__EXERCISE REQUIREMENTS__:
All lines from the one containing "brown teddy bear: 3 -> 2" through the final line of the records below should be reproduced exactly, with the pictures left out.

BEGIN DATA EXTRACT

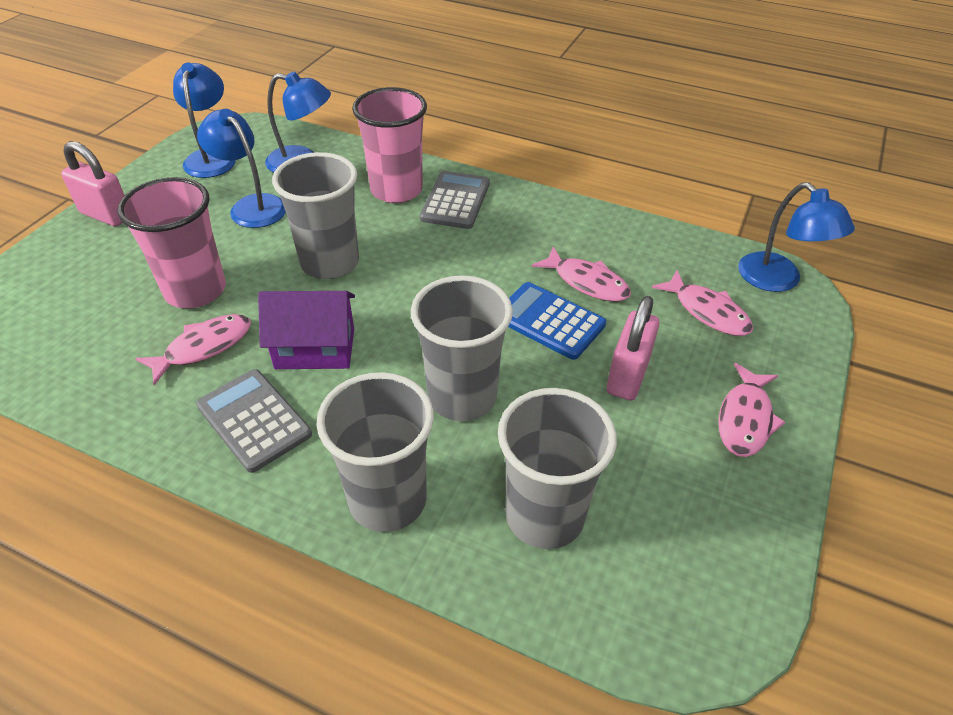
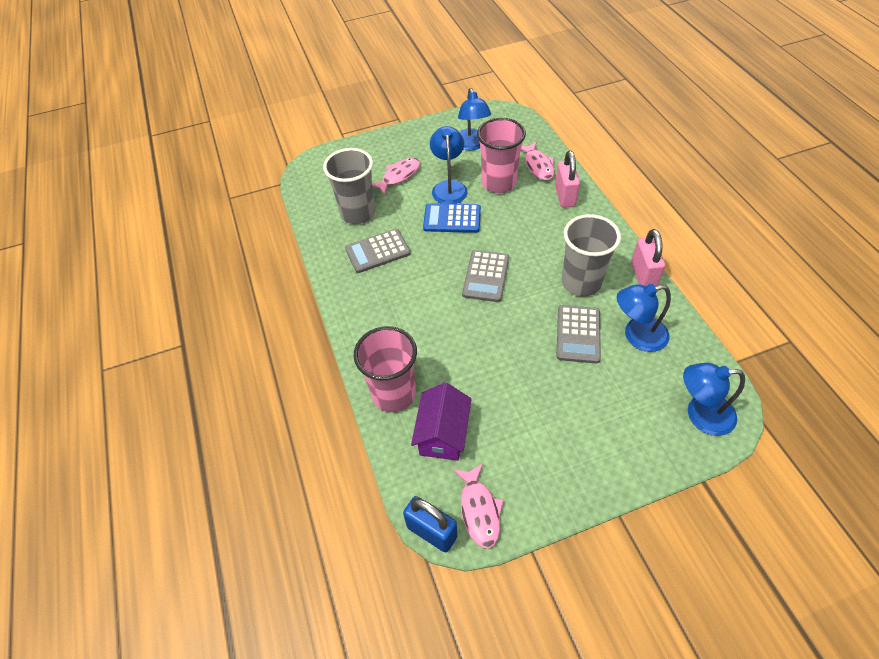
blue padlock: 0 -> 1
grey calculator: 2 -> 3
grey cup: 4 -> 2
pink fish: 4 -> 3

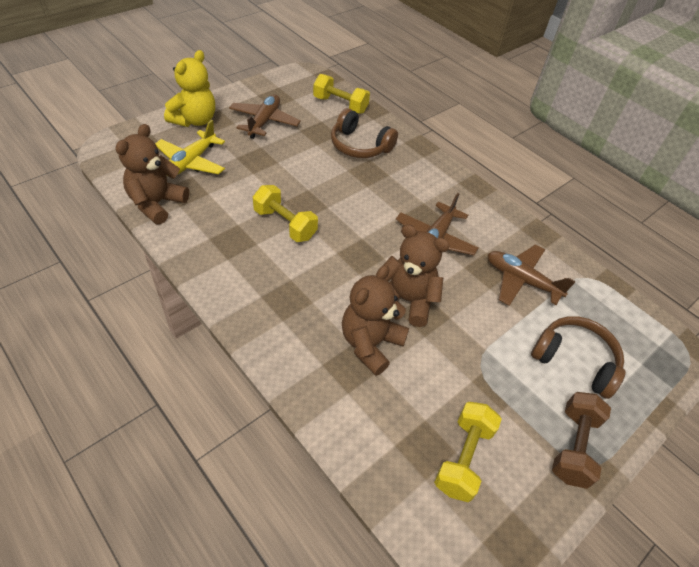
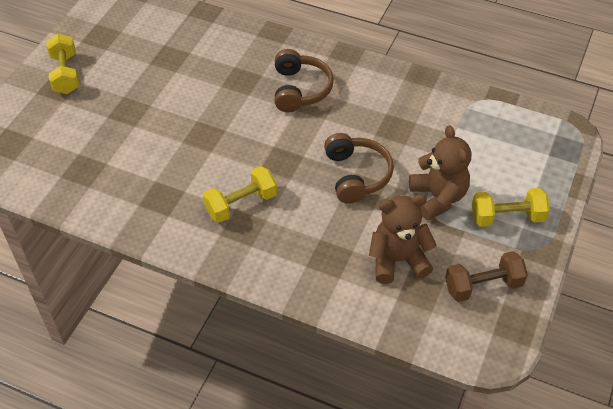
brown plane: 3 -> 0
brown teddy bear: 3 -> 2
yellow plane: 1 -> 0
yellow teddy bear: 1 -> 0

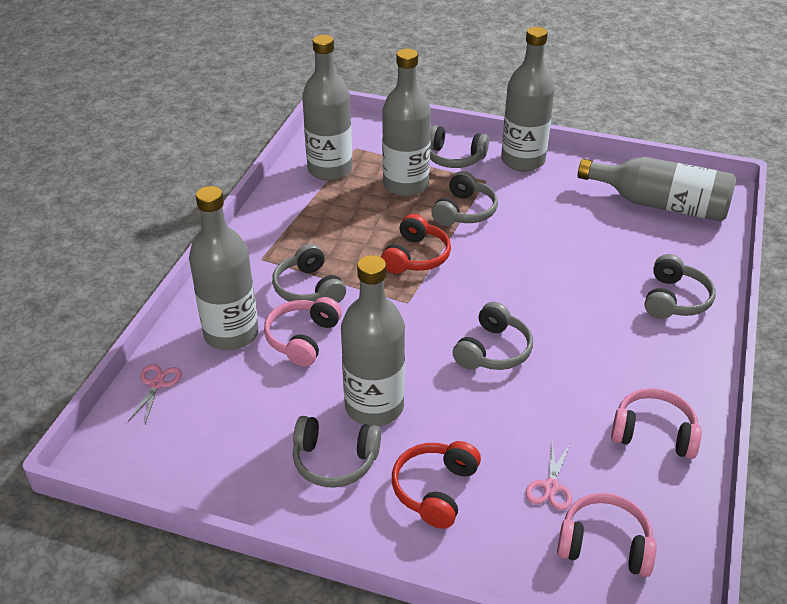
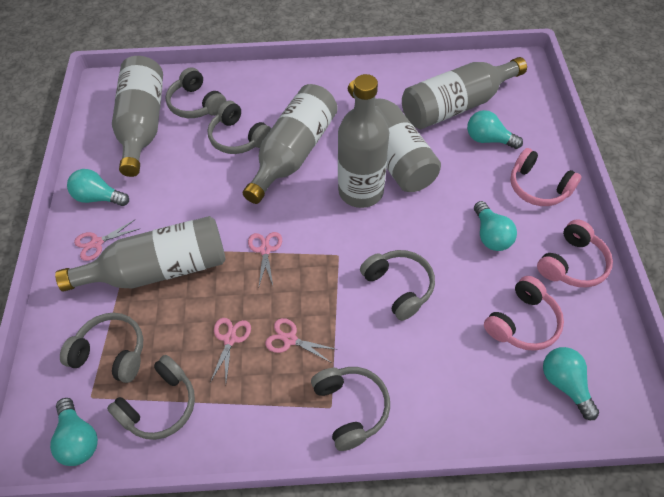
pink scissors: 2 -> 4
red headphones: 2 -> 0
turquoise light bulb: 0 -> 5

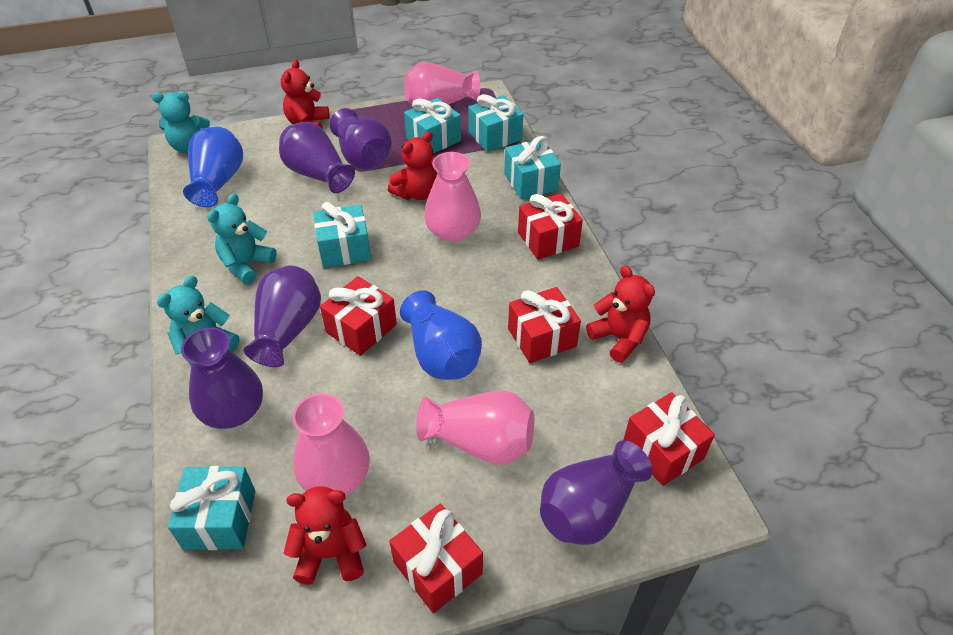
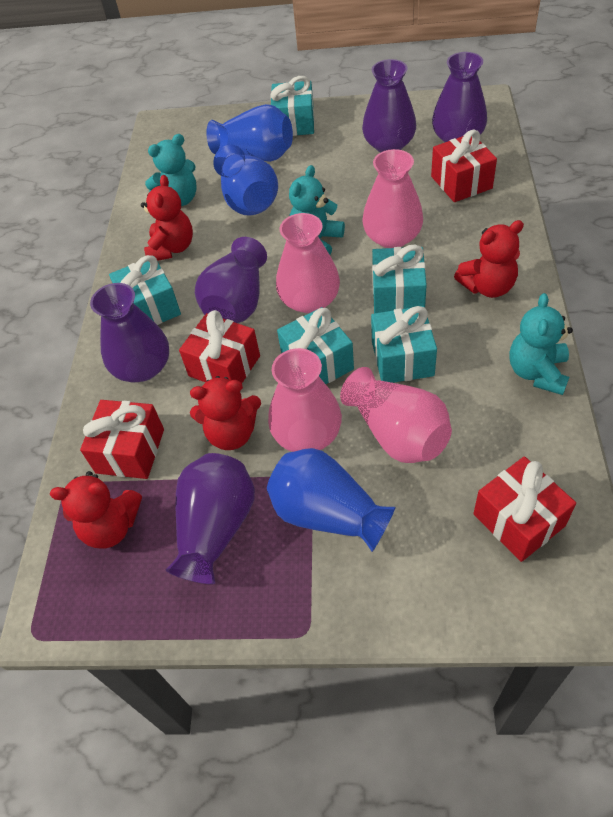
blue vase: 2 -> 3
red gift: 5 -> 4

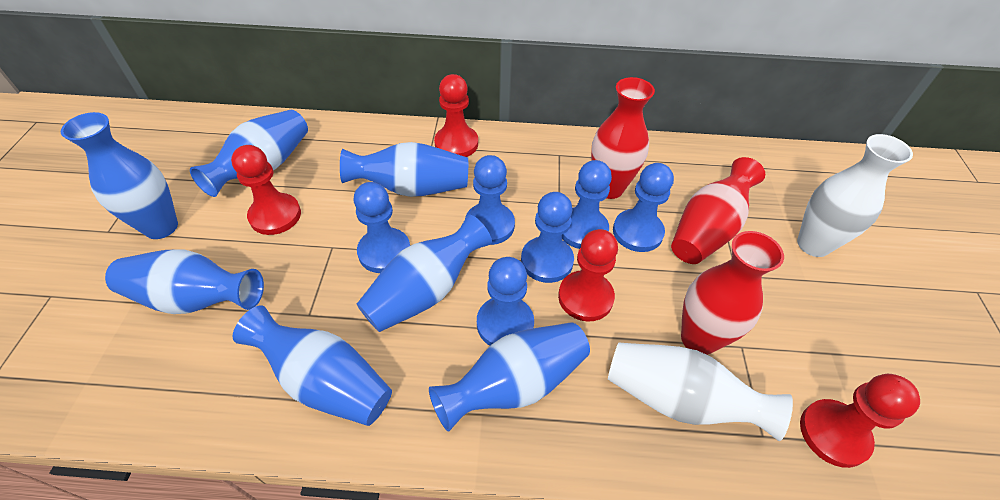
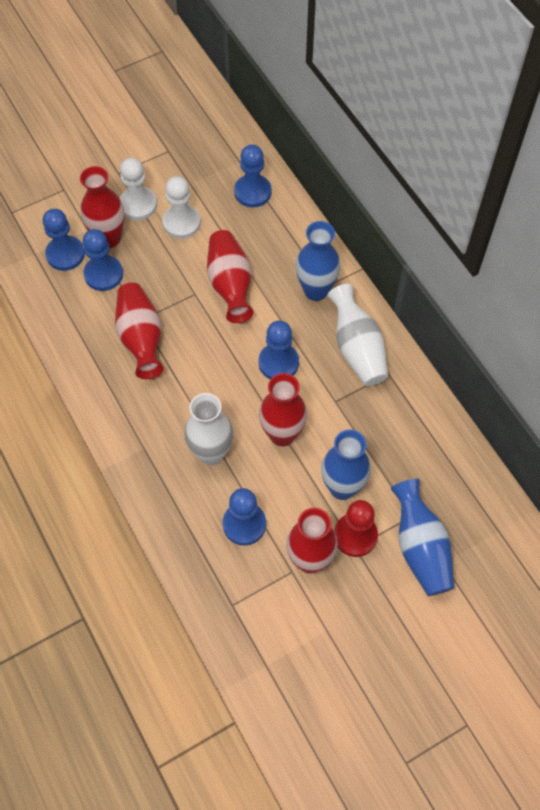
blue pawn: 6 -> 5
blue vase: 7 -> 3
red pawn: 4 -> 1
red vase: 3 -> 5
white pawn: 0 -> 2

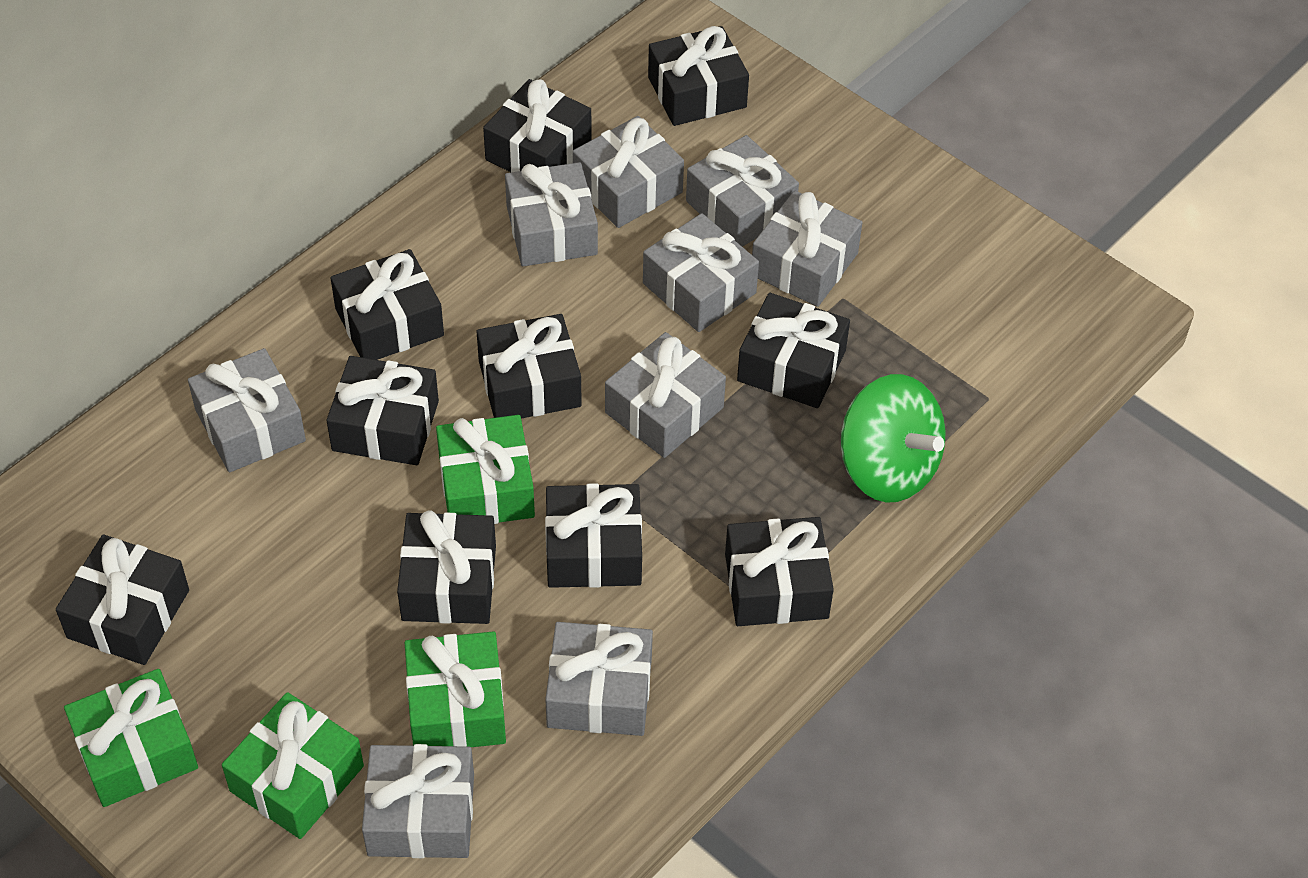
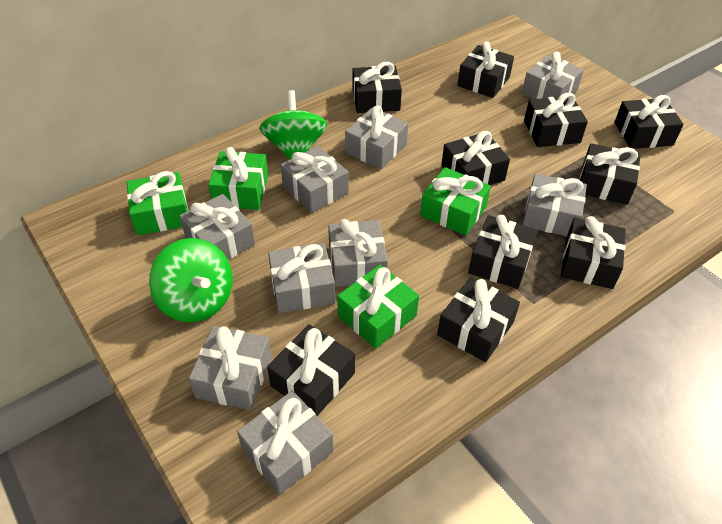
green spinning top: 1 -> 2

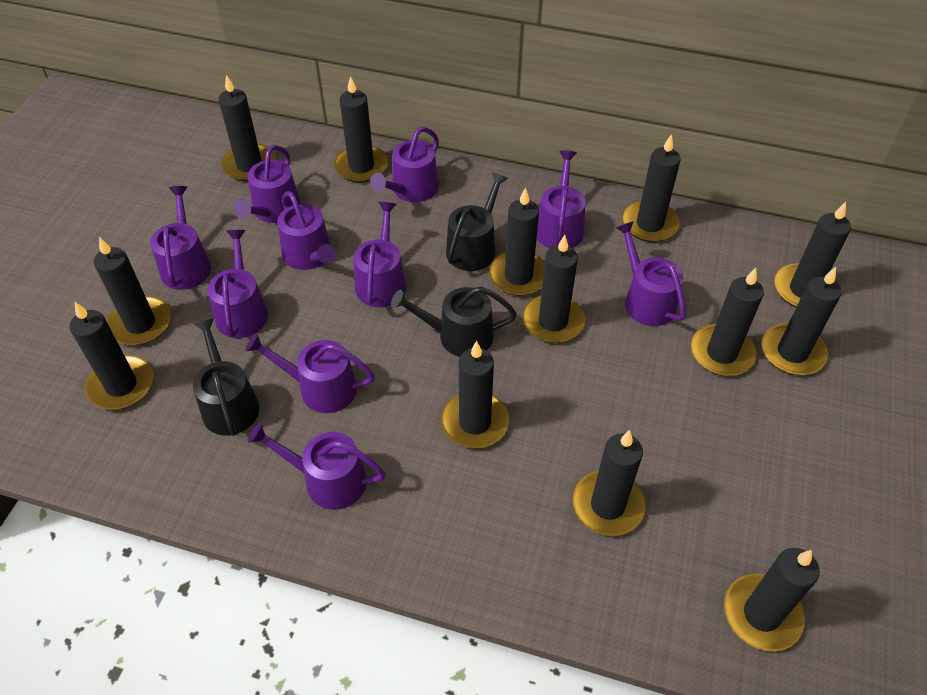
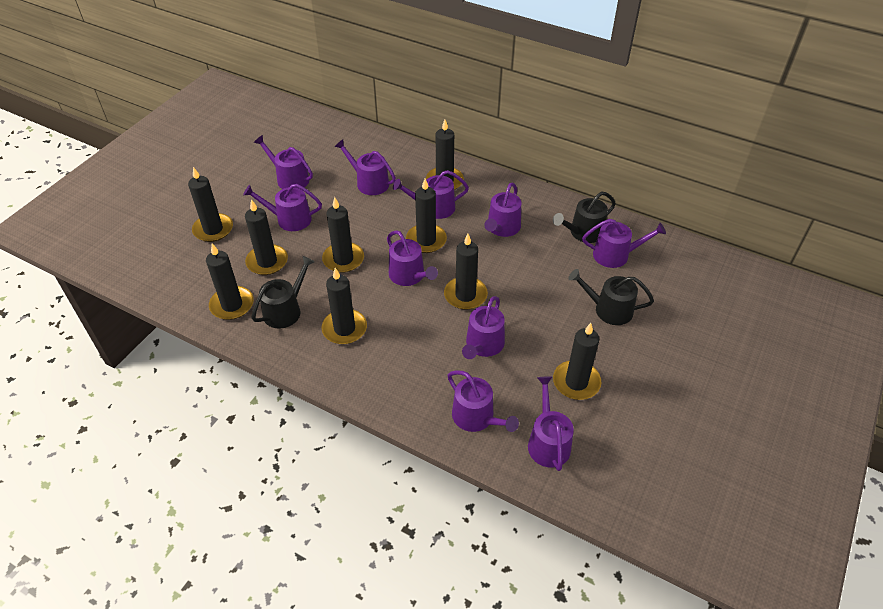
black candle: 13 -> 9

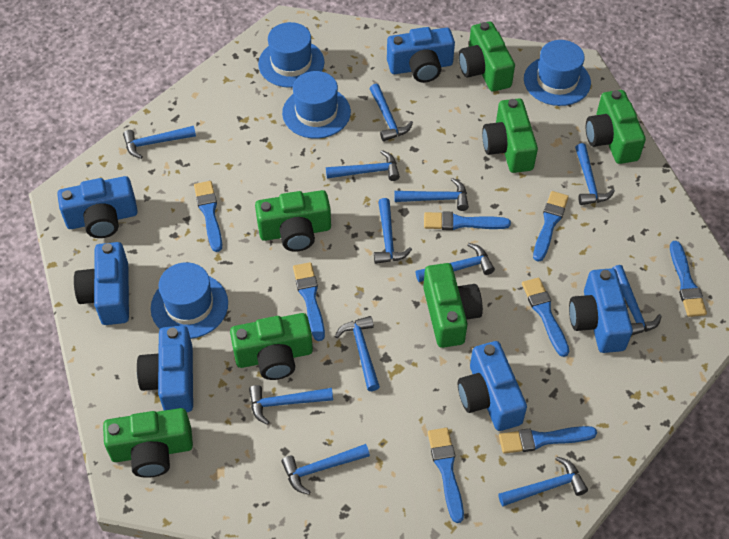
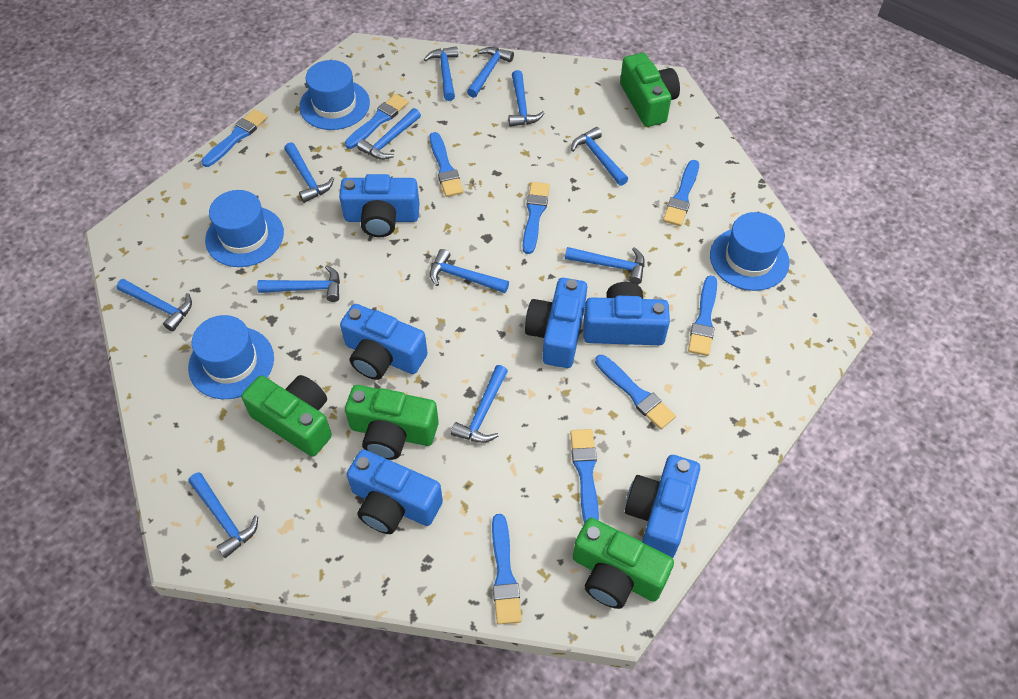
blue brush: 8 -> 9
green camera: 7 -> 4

END DATA EXTRACT

__OUTPUT BELOW__:
brown teddy bear: 3 -> 2
yellow plane: 1 -> 0
yellow teddy bear: 1 -> 0

pink scissors: 2 -> 4
red headphones: 2 -> 0
turquoise light bulb: 0 -> 5

blue vase: 2 -> 3
red gift: 5 -> 4

blue pawn: 6 -> 5
blue vase: 7 -> 3
red pawn: 4 -> 1
red vase: 3 -> 5
white pawn: 0 -> 2

green spinning top: 1 -> 2

black candle: 13 -> 9

blue brush: 8 -> 9
green camera: 7 -> 4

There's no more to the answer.